## WORK INSTRUCTION:
In the entries below, find the line with "pink book: [532,95,618,140]" and the line with "purple calculator: [271,96,353,127]". Return those two lines and all lines between them, exactly.

## MATERIAL PROVIDED:
────────────────────────────────────────

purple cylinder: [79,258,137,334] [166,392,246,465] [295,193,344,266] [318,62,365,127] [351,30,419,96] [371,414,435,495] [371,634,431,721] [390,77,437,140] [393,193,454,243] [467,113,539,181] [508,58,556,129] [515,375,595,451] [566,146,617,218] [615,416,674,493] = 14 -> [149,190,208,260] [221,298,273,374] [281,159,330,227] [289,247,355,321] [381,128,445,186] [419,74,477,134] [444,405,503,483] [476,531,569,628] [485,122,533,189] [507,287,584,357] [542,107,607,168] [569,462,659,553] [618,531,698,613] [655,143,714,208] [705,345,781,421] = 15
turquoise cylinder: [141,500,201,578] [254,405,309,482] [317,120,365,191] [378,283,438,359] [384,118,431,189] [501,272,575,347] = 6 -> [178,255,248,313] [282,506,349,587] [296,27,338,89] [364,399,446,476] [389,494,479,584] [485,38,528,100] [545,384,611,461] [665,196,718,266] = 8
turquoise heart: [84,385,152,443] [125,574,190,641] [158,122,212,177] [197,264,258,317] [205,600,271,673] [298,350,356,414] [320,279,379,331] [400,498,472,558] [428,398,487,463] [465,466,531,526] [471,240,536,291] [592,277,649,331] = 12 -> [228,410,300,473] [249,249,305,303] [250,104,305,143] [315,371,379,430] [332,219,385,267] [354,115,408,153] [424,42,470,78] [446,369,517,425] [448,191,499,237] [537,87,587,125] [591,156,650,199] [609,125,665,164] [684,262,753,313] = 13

────────────────────────────────────────

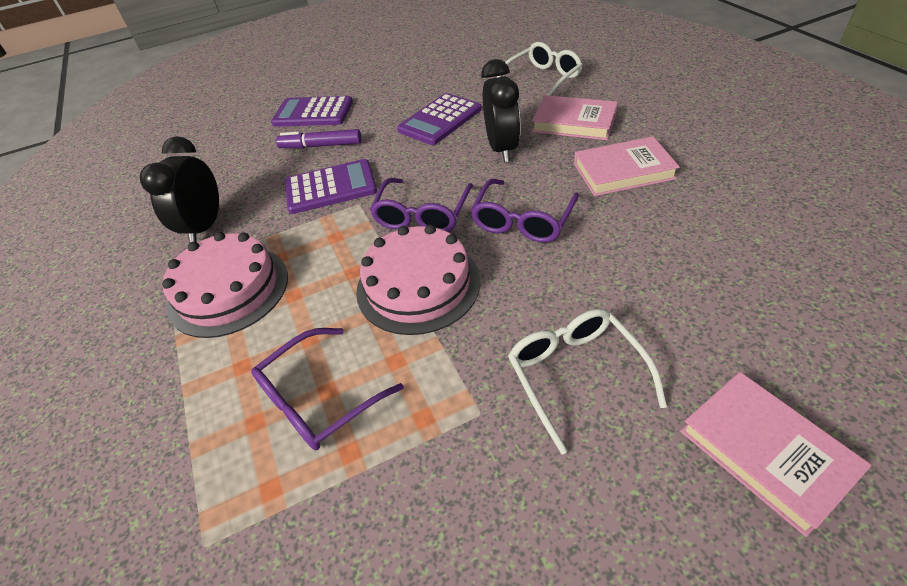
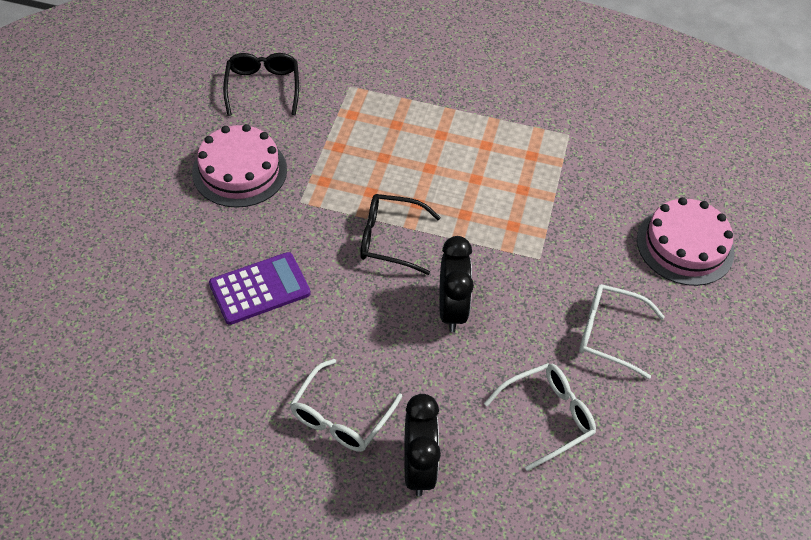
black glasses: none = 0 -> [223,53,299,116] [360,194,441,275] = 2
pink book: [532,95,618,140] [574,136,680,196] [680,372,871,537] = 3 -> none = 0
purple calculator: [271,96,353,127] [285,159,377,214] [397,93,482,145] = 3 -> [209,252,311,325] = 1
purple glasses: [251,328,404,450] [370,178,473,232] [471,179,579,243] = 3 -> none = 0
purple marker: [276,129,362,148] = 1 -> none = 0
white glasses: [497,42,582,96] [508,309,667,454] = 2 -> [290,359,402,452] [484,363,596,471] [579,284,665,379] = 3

────────────────────────────────────────

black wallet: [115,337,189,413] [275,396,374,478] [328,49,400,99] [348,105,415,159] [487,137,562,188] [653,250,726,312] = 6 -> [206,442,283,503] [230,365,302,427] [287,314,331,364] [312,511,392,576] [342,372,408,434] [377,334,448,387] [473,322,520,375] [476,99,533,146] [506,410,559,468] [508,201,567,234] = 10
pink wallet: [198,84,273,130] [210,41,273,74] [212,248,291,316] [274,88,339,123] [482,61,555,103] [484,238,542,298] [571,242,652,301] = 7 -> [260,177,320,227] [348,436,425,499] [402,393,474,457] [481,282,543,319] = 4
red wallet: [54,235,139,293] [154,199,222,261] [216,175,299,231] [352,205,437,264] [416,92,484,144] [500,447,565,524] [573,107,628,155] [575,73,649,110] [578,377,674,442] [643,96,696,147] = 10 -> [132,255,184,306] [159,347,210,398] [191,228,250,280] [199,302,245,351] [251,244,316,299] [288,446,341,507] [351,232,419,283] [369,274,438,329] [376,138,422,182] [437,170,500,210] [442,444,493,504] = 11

────────────────────────────────────────

## OUTPUT OF THE TASK:
pink book: [532,95,618,140] [574,136,680,196] [680,372,871,537] = 3 -> none = 0
purple calculator: [271,96,353,127] [285,159,377,214] [397,93,482,145] = 3 -> [209,252,311,325] = 1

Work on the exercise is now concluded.